[Work instructions]
Only one span is wanted from the lines below: from the one with "none -> yellow round brick I1 level 2" up to and including the one with "brown brick D4:D5". Copy it exactly, without images.
▬▬▬
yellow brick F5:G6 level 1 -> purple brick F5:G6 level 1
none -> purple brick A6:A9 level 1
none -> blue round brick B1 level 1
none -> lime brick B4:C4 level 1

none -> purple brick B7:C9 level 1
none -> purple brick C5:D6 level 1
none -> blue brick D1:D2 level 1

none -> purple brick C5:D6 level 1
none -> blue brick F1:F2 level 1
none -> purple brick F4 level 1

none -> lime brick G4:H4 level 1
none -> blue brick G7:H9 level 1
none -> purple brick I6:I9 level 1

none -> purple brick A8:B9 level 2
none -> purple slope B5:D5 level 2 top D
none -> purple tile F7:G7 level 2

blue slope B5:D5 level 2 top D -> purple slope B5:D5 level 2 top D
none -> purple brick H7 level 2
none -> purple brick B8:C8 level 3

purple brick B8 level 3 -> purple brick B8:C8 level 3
▬▬▬
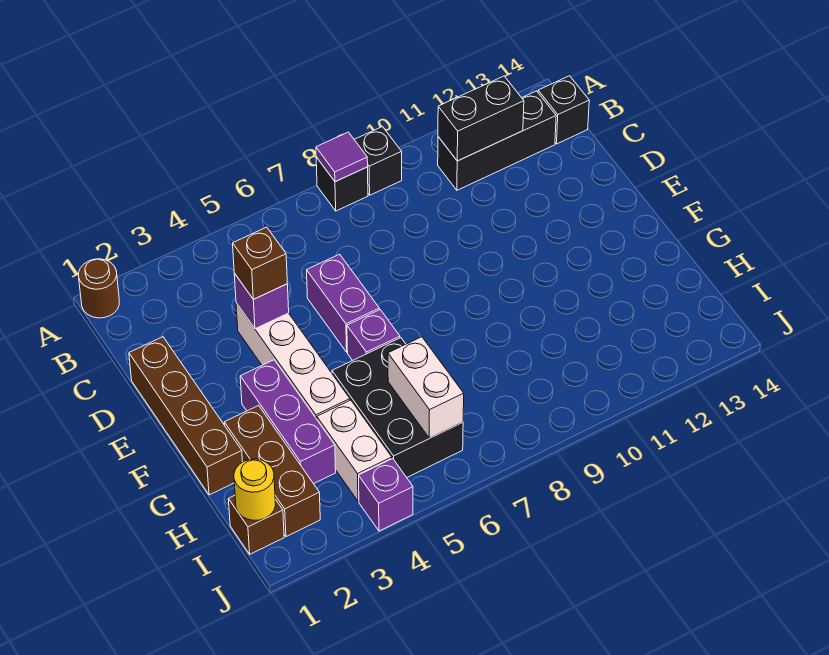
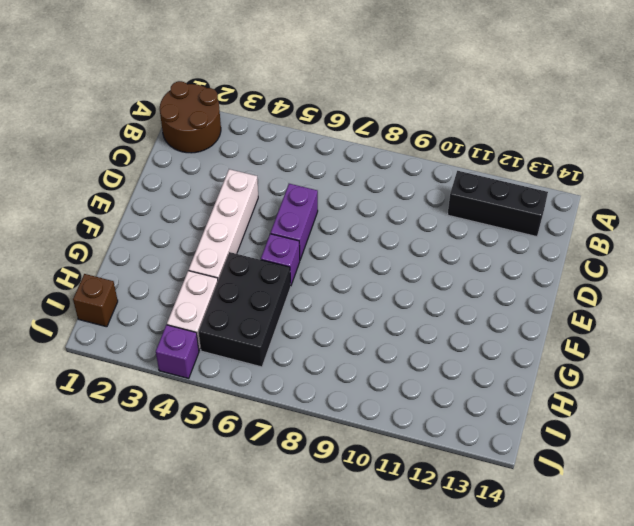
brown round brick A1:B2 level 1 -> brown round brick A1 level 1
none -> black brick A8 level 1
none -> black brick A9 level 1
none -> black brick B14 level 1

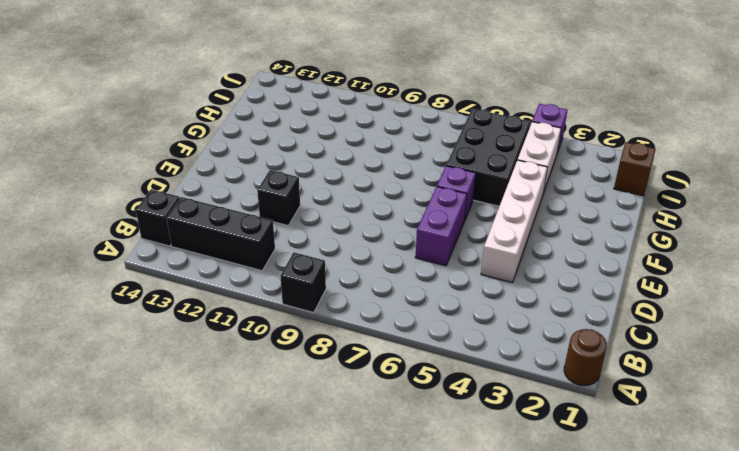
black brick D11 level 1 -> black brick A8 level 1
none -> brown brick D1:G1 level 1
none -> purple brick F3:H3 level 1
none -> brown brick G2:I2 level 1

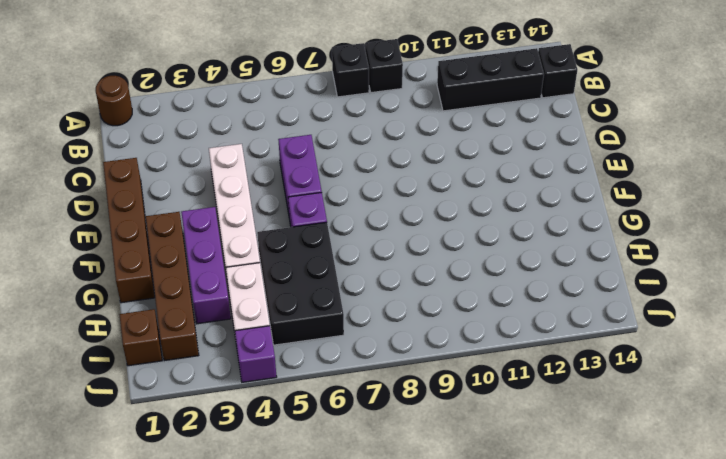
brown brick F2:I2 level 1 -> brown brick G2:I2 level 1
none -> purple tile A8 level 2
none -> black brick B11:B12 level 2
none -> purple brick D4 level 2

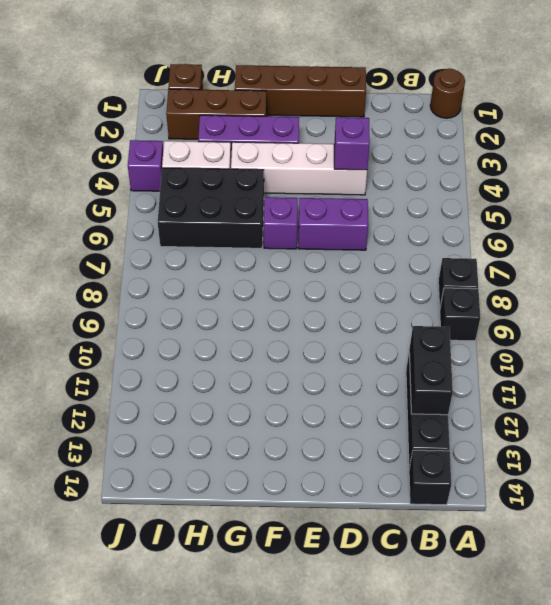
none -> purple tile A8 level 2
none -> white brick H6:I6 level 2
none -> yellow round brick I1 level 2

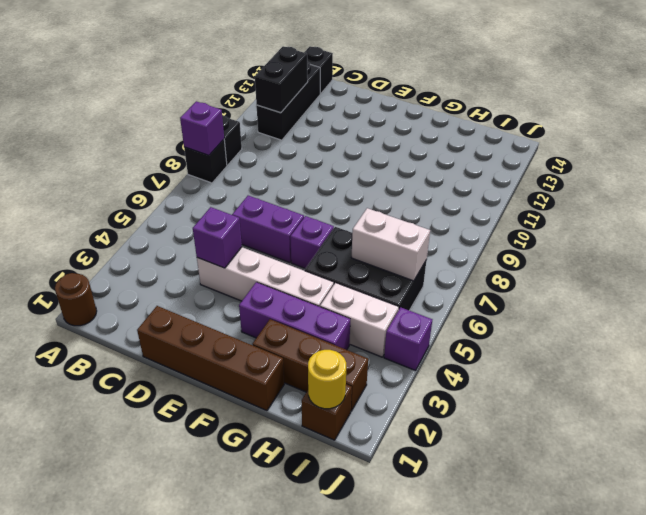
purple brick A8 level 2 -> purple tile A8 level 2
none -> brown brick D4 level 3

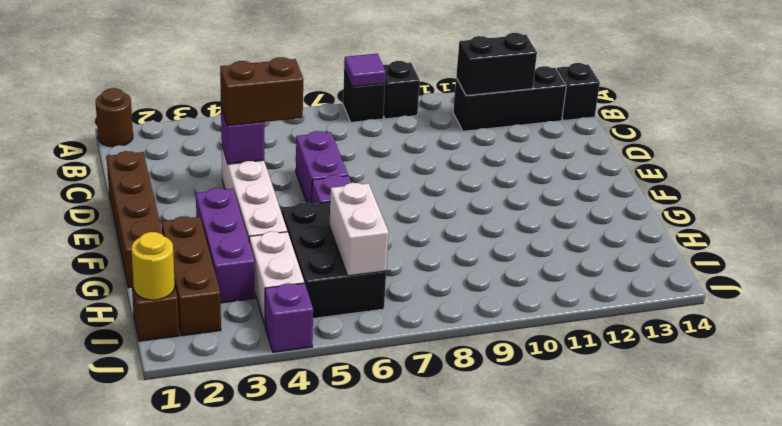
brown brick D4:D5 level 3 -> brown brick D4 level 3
▬▬▬
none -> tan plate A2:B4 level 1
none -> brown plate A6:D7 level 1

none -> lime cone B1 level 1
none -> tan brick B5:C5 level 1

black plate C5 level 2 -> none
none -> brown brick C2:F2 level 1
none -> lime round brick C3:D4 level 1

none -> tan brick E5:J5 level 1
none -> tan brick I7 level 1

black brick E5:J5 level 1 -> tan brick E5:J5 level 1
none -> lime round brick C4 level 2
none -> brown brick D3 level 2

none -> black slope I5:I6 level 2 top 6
▬▬▬
[Task answer]
none -> yellow round brick I1 level 2

purple brick A8 level 2 -> purple tile A8 level 2
none -> brown brick D4 level 3

brown brick D4:D5 level 3 -> brown brick D4 level 3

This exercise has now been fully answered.